→ **ABOUT THIS TASK**: Report the tally of lines in the material below that have the string "spray", with no other output.

→ **SUPPLIED DATA**:
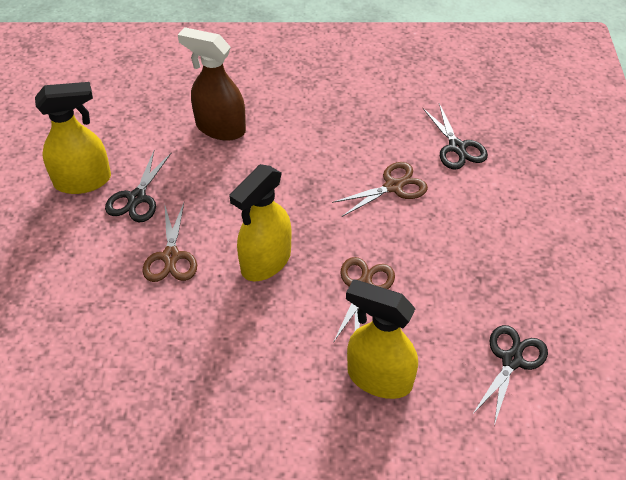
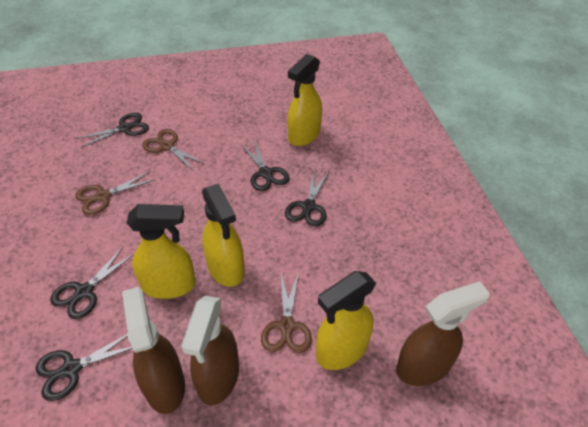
black scissors: 3 -> 5
brown spray bottle: 1 -> 3
yellow spray bottle: 3 -> 4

→ **TASK OUTPUT**: 2